--- start ---
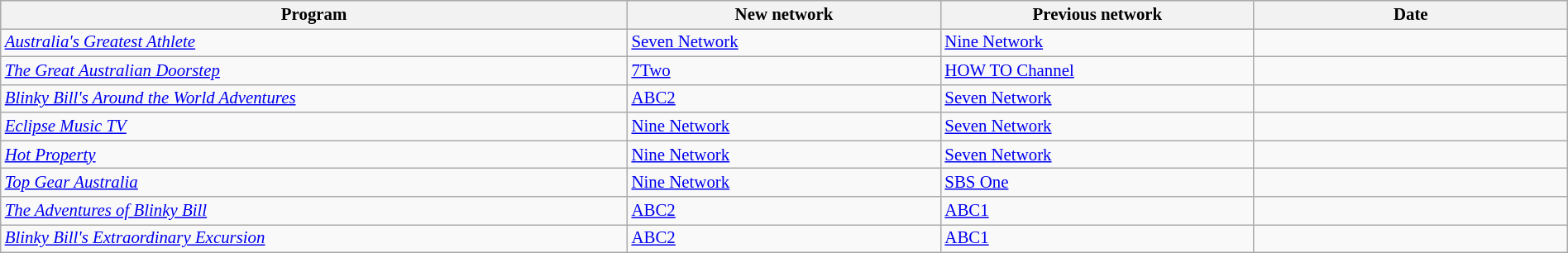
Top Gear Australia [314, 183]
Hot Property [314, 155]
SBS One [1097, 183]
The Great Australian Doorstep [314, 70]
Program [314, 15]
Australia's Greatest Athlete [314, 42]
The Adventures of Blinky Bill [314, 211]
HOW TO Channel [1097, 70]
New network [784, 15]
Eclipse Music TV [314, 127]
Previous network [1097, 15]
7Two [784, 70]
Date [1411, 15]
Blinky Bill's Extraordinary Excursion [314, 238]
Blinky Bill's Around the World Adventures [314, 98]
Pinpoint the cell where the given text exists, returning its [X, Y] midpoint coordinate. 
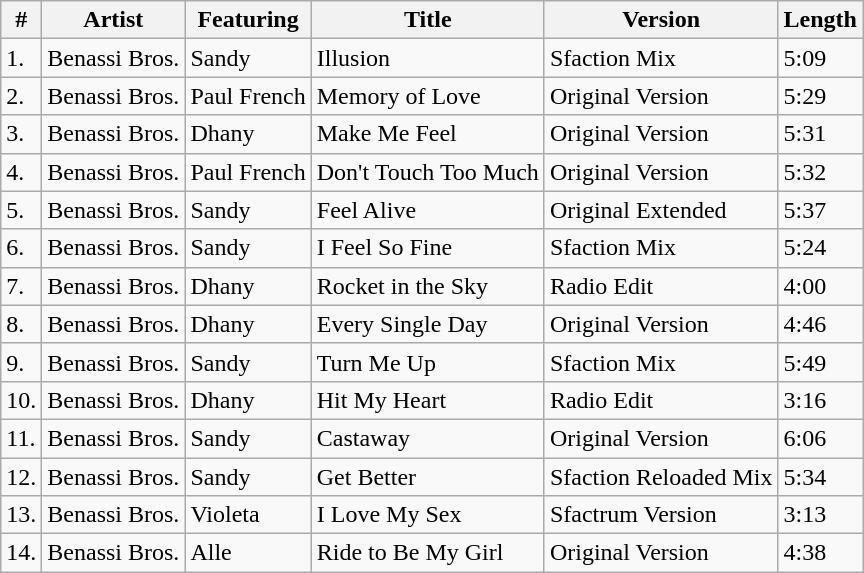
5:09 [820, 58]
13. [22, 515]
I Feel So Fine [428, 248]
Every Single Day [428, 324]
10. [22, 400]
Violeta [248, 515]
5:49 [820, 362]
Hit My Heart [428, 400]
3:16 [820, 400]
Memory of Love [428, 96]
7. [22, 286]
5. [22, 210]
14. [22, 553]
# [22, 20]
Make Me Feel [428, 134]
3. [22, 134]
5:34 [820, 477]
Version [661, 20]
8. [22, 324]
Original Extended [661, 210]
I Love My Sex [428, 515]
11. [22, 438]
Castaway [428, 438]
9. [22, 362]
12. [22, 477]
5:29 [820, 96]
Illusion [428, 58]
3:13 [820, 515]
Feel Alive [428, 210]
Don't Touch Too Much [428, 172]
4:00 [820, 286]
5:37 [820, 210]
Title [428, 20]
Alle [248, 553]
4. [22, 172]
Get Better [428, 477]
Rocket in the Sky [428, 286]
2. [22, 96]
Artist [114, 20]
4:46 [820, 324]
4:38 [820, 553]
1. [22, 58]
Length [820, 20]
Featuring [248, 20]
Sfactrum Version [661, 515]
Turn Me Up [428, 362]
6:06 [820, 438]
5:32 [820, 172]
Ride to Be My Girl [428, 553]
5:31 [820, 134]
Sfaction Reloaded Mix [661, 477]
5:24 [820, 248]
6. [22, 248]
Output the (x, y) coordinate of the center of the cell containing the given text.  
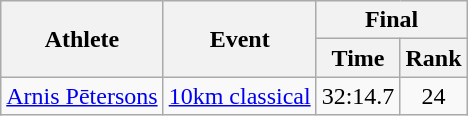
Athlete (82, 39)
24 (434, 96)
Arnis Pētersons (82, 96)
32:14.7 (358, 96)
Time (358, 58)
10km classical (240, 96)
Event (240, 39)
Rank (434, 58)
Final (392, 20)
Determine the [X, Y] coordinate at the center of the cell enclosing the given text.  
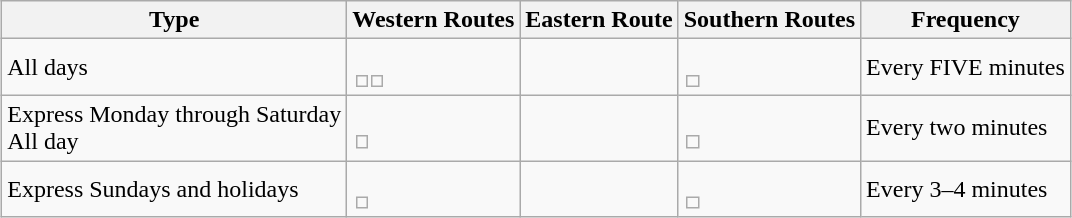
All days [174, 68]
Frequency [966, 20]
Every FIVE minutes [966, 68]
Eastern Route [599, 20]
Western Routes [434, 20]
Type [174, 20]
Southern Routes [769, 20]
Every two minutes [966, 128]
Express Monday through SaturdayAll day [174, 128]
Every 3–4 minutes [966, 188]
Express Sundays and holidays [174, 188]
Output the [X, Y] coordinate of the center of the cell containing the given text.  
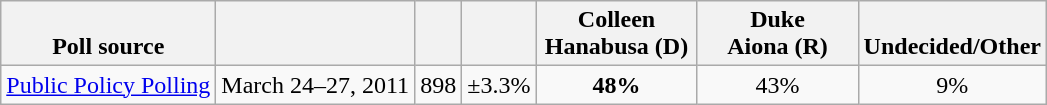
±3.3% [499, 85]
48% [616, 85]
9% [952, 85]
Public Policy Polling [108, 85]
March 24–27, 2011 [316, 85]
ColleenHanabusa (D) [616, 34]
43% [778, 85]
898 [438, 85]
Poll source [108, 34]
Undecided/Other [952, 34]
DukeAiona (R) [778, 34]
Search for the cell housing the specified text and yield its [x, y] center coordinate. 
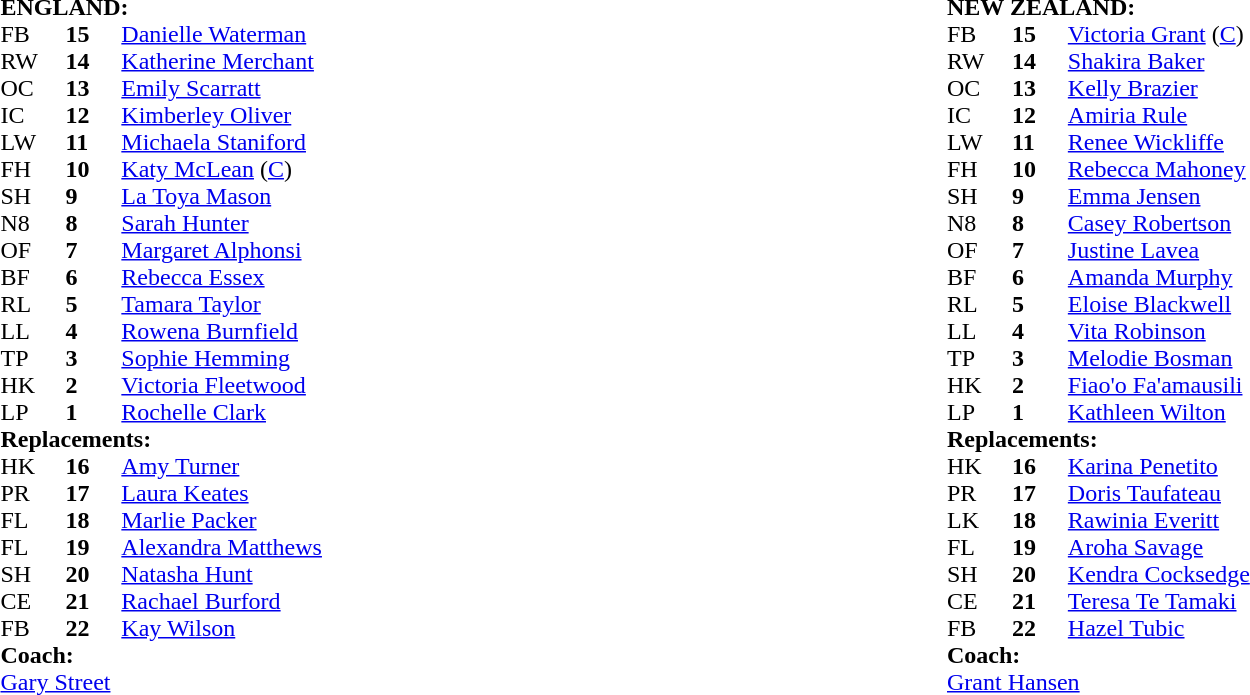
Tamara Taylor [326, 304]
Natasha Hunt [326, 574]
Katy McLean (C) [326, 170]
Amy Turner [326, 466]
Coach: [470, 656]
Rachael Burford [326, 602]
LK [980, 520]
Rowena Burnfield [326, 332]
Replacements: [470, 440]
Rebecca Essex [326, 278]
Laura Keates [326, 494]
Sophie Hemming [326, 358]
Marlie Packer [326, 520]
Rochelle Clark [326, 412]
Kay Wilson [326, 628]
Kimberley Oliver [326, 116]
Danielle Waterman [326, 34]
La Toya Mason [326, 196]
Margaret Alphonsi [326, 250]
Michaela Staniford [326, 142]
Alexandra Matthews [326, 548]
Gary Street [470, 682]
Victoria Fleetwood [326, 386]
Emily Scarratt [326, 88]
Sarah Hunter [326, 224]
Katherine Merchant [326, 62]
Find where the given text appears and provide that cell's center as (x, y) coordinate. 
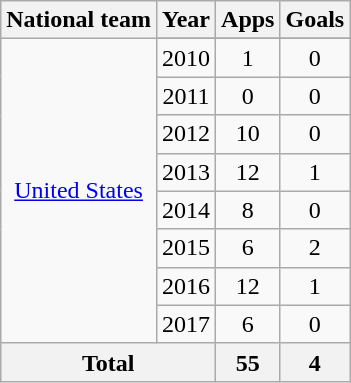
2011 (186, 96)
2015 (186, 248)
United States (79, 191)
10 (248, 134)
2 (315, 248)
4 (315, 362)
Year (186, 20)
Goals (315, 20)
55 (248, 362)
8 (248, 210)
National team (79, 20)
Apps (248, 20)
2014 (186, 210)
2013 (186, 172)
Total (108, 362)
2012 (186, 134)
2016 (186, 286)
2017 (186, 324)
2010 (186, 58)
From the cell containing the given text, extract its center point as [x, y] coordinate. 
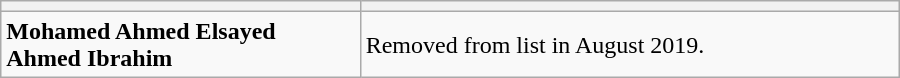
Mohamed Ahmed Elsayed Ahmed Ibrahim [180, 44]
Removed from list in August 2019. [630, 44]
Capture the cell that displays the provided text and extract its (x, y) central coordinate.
--- end ---
--- start ---
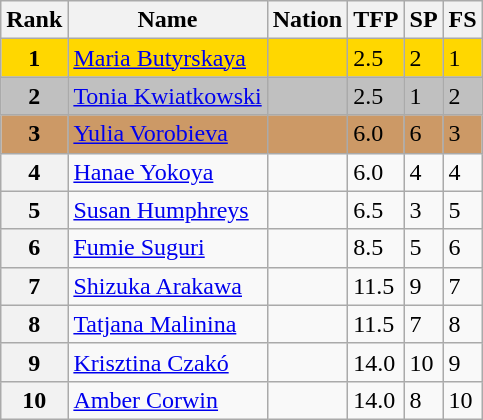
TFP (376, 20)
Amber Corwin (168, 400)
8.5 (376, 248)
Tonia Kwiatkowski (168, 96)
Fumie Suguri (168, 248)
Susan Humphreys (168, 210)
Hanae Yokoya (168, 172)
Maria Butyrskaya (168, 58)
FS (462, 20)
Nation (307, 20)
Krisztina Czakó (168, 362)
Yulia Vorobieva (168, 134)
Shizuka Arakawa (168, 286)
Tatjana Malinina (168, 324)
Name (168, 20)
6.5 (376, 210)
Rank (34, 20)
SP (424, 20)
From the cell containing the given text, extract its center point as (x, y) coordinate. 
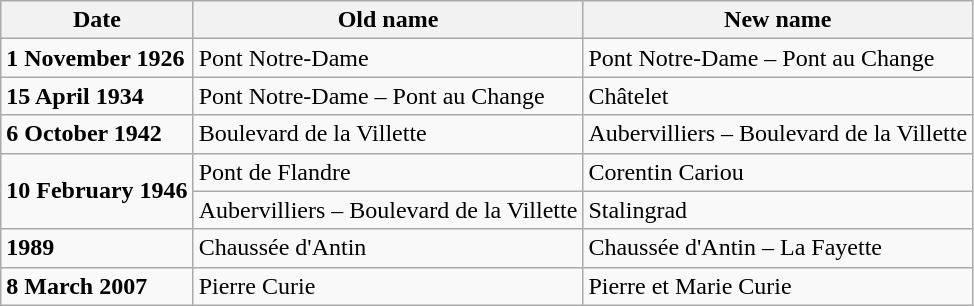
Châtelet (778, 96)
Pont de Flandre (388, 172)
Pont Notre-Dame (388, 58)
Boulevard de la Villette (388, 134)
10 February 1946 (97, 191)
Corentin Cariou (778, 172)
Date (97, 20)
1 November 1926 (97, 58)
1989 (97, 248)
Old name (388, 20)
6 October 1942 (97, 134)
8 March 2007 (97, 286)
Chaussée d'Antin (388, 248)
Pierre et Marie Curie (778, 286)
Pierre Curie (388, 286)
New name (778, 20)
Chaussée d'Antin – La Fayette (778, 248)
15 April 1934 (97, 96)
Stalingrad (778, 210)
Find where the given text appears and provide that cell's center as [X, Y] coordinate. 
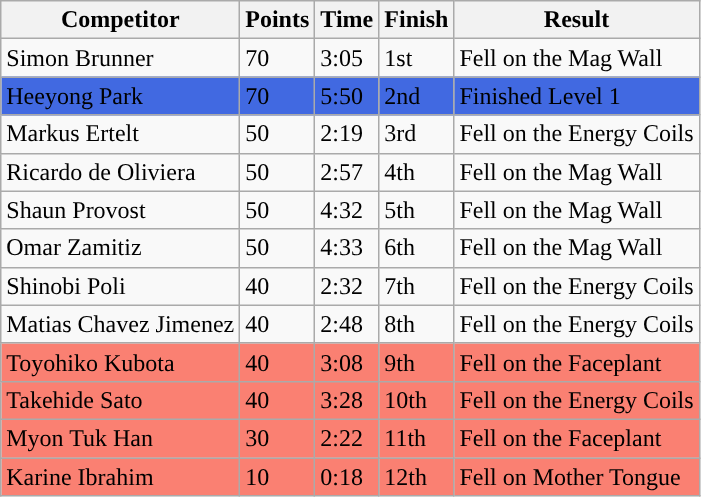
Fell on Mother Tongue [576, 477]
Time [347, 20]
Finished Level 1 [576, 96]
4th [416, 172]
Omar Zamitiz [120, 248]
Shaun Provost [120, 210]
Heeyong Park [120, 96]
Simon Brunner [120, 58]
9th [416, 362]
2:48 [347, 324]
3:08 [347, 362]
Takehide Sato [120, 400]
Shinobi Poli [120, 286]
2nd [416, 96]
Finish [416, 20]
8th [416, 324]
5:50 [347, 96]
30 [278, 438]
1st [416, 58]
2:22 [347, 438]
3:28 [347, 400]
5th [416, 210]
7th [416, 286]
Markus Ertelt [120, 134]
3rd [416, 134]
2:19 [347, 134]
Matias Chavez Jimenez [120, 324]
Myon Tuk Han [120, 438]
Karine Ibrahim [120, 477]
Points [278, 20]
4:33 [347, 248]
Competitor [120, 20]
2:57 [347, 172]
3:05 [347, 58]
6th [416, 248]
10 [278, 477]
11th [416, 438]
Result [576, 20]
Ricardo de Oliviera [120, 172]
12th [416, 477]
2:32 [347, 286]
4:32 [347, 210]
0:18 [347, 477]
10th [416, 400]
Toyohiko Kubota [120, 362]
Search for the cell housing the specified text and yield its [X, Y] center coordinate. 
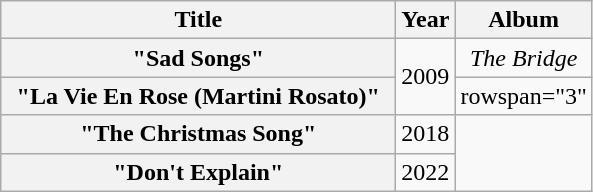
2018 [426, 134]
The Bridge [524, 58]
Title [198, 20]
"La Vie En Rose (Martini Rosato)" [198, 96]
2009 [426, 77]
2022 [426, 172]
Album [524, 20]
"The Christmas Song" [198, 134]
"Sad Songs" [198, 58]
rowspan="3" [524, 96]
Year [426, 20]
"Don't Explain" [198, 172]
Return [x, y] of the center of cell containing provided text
--- end ---
* Stated goal
Please reproduce the records word for word, starting at the line that contains "Fell on Mother Tongue [576, 477]" and ending at the line that contains "5th [416, 210]", both included.

* Response to the task
Fell on Mother Tongue [576, 477]
Time [347, 20]
Finished Level 1 [576, 96]
4th [416, 172]
Omar Zamitiz [120, 248]
Shaun Provost [120, 210]
Heeyong Park [120, 96]
Simon Brunner [120, 58]
9th [416, 362]
2:48 [347, 324]
3:08 [347, 362]
Takehide Sato [120, 400]
Shinobi Poli [120, 286]
2nd [416, 96]
Finish [416, 20]
8th [416, 324]
5:50 [347, 96]
30 [278, 438]
1st [416, 58]
2:22 [347, 438]
3:28 [347, 400]
5th [416, 210]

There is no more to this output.